§ **THE PROBLEM**:
Below is a listing. Write out exactly its lines between the one holding "camera: 35 degrees left, 15 degrees up" and the one holding "none -> turquoise trophy [234,217,341,345]", inclusive.

┌─ DATA

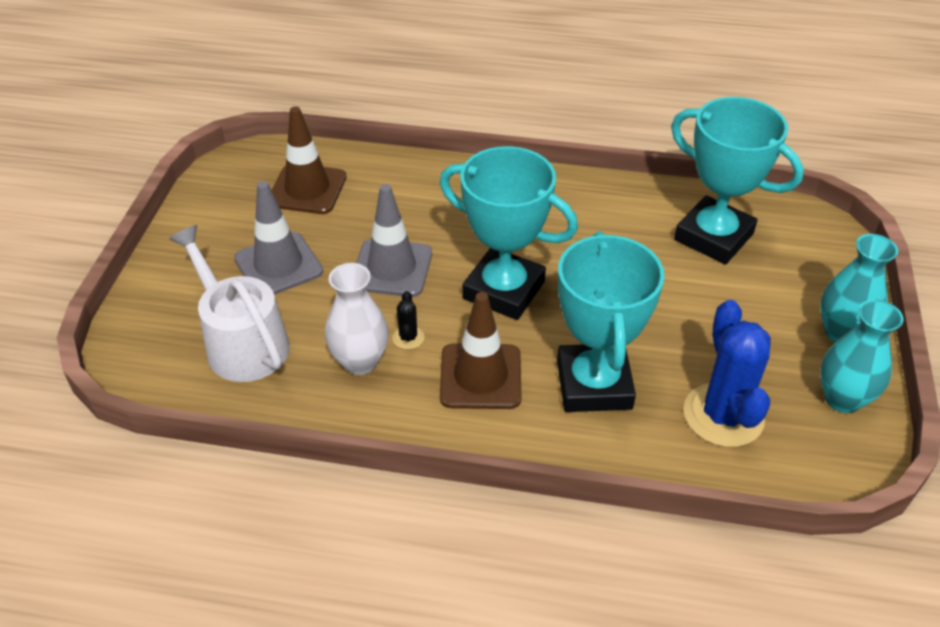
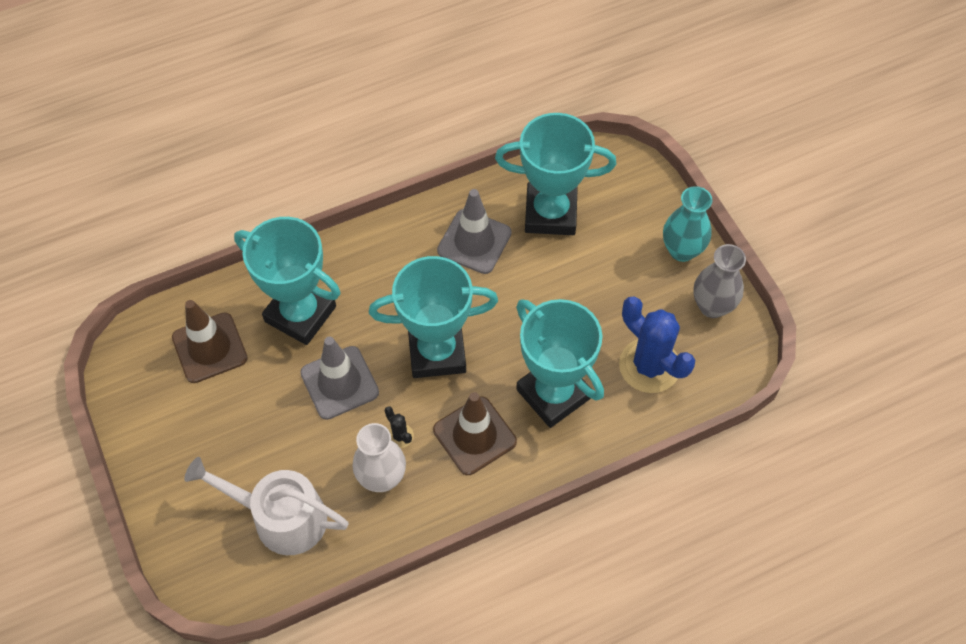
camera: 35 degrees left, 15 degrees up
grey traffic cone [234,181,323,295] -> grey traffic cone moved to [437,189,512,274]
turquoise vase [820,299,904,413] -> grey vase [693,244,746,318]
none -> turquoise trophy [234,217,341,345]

└─
┌─ DATA

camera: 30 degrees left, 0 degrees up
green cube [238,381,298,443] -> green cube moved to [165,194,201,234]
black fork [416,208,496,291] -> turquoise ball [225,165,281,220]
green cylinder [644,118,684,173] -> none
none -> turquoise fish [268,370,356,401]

└─

§ **TASK ANSWER**:
camera: 35 degrees left, 15 degrees up
grey traffic cone [234,181,323,295] -> grey traffic cone moved to [437,189,512,274]
turquoise vase [820,299,904,413] -> grey vase [693,244,746,318]
none -> turquoise trophy [234,217,341,345]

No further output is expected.